## Exercise
Leaving out every picture, quote the data below exactly as it appears.

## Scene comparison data
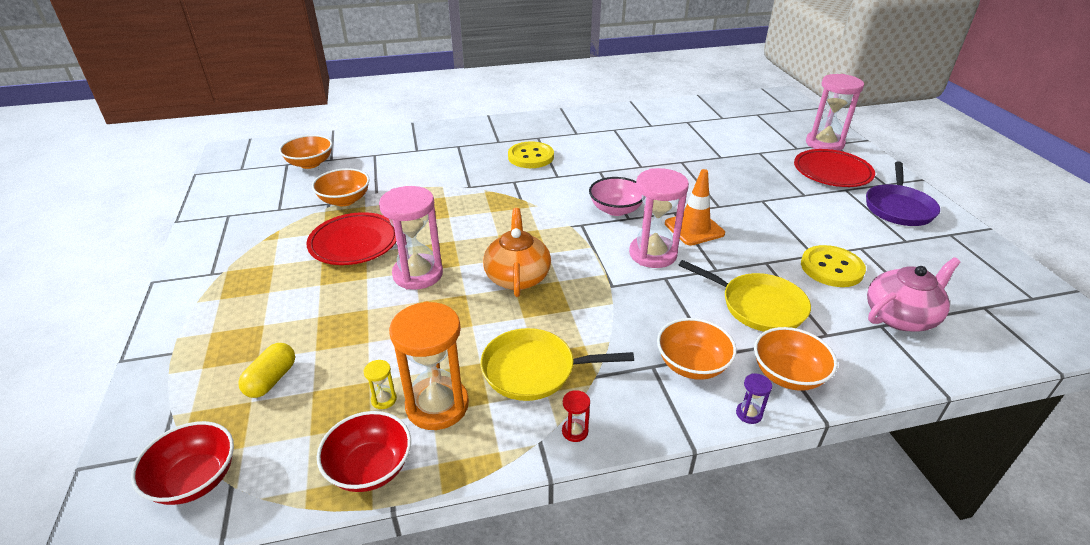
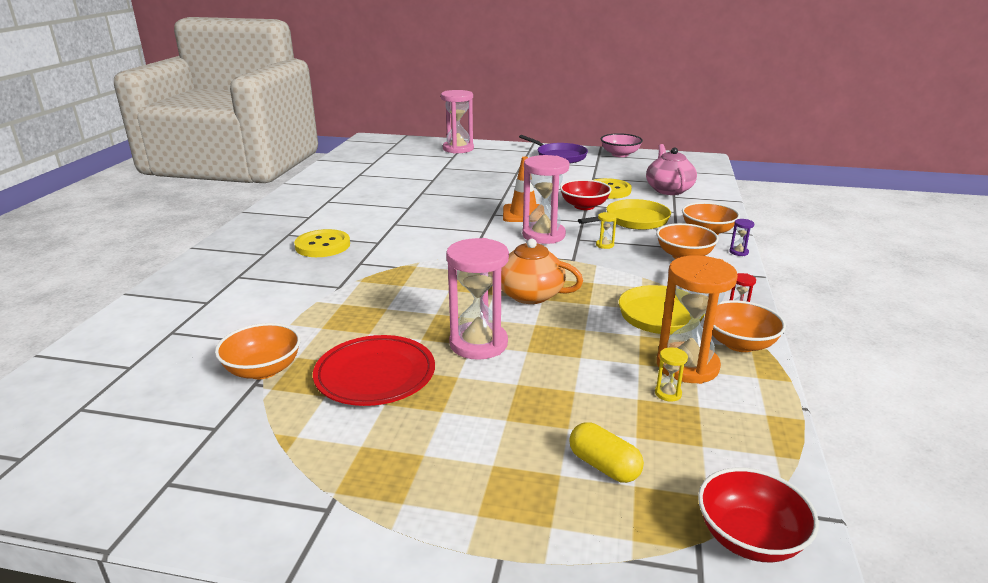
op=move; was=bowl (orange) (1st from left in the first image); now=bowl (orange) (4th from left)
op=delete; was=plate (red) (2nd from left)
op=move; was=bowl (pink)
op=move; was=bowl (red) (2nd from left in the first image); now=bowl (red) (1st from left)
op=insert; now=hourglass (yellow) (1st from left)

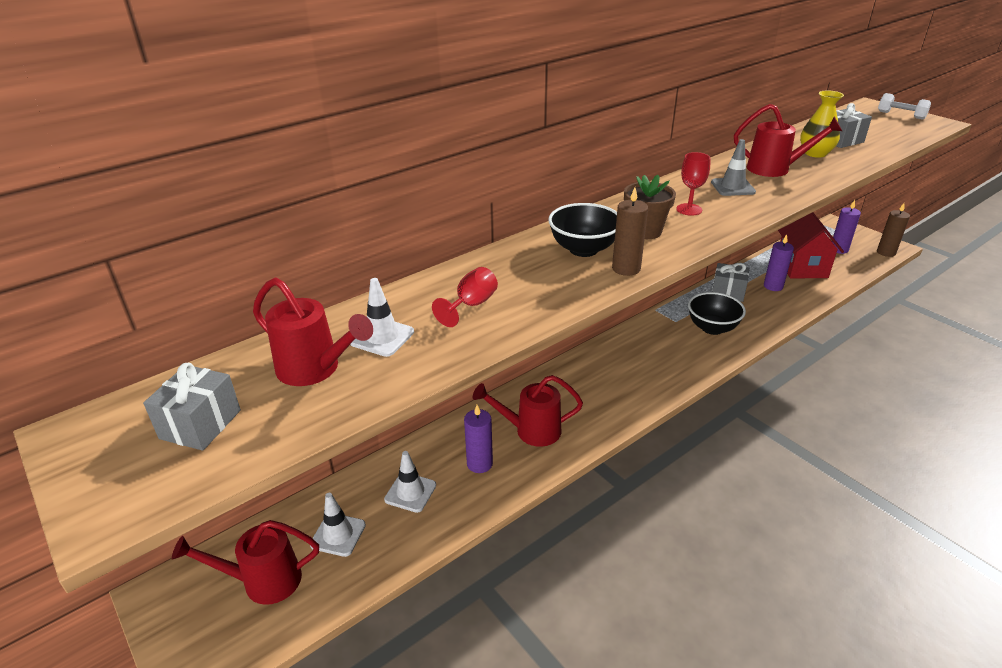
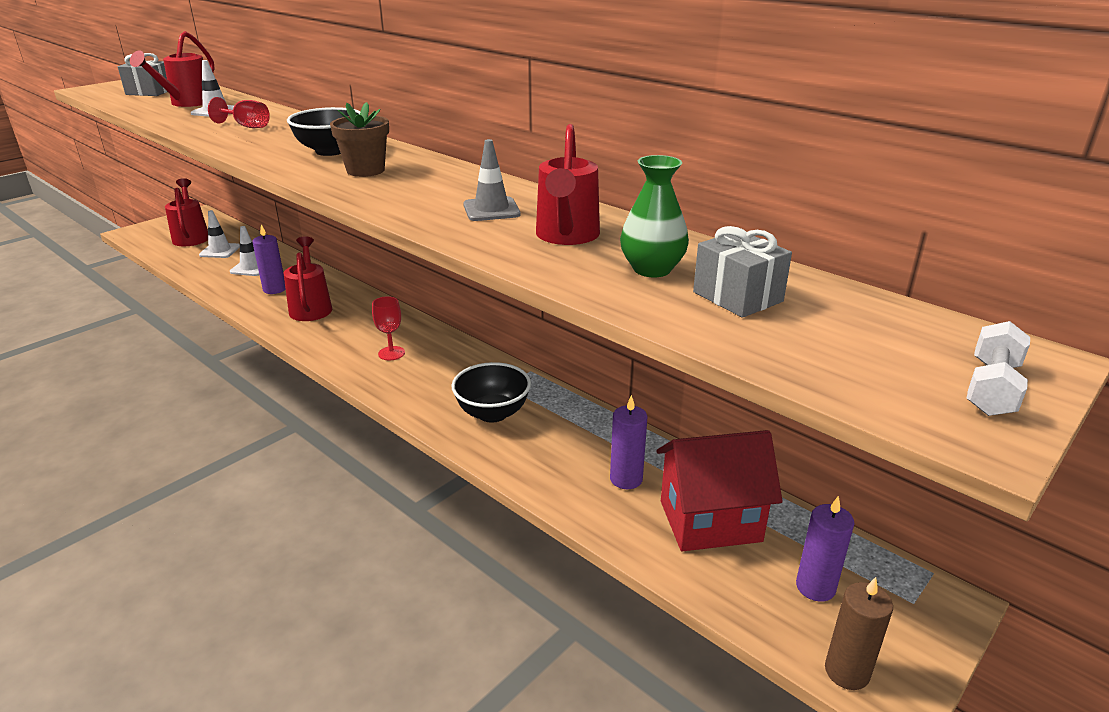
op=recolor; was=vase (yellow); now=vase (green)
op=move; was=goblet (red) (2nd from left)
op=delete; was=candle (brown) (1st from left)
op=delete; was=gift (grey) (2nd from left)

## Answer
op=move; was=bowl (orange) (1st from left in the first image); now=bowl (orange) (4th from left)
op=delete; was=plate (red) (2nd from left)
op=move; was=bowl (pink)
op=move; was=bowl (red) (2nd from left in the first image); now=bowl (red) (1st from left)
op=insert; now=hourglass (yellow) (1st from left)

op=recolor; was=vase (yellow); now=vase (green)
op=move; was=goblet (red) (2nd from left)
op=delete; was=candle (brown) (1st from left)
op=delete; was=gift (grey) (2nd from left)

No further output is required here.